▸ WHAT TO WORK ON
Give the lines again exactly as they appear, beginning at the one with "purple tree: 0 -> 1" and ending at the last line of the records.

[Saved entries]
▼▼▼
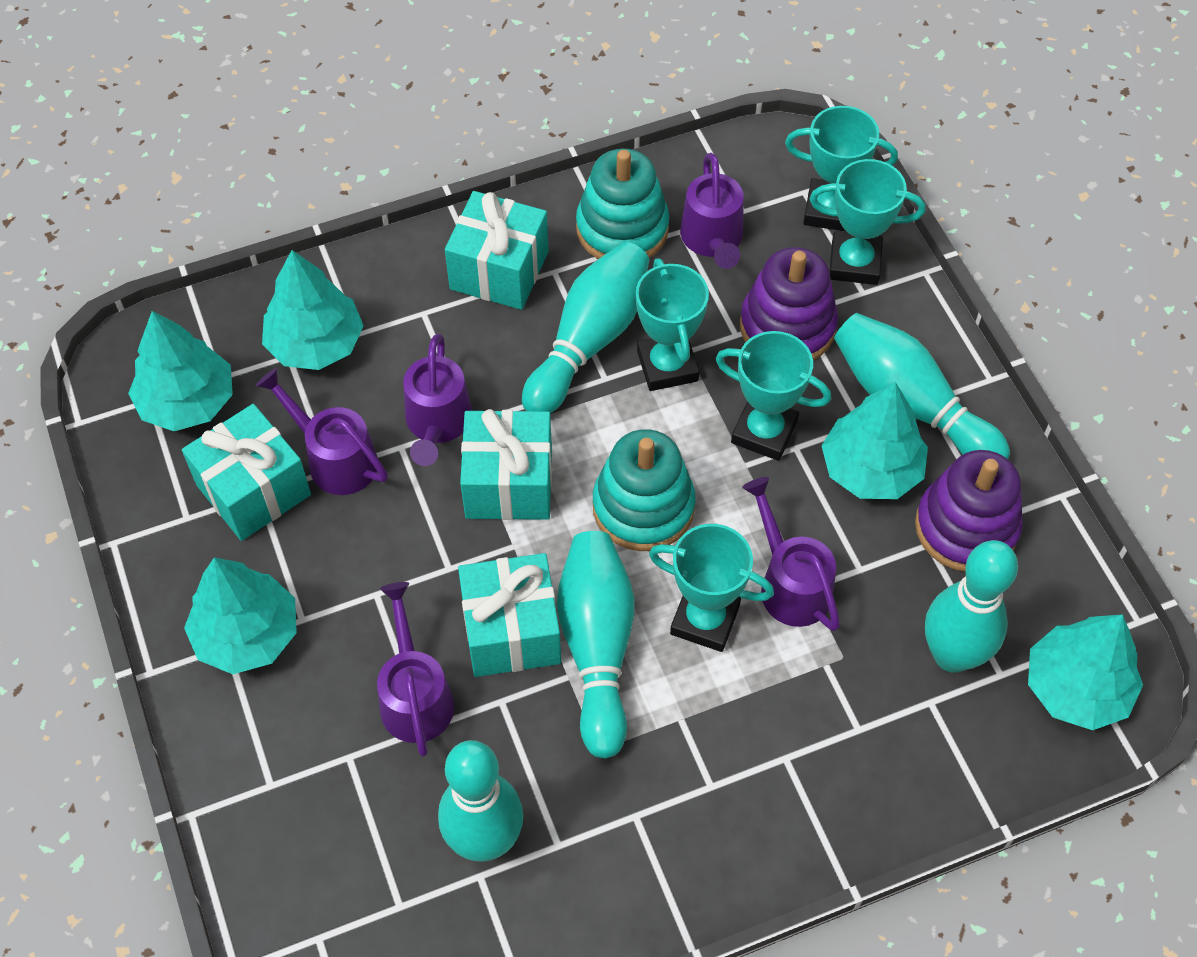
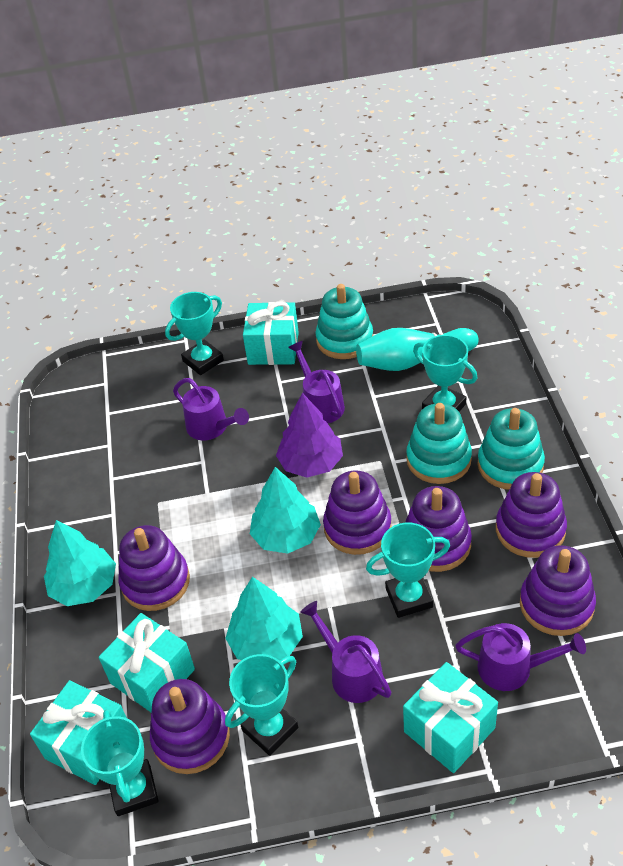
purple stacking toy: 2 -> 6
purple tree: 0 -> 1
purple watering can: 5 -> 4
turquoise bowling pin: 5 -> 1
turquoise stacking toy: 2 -> 3
turquoise tree: 5 -> 3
▲▲▲
▸ ANSWER BELOW
purple tree: 0 -> 1
purple watering can: 5 -> 4
turquoise bowling pin: 5 -> 1
turquoise stacking toy: 2 -> 3
turquoise tree: 5 -> 3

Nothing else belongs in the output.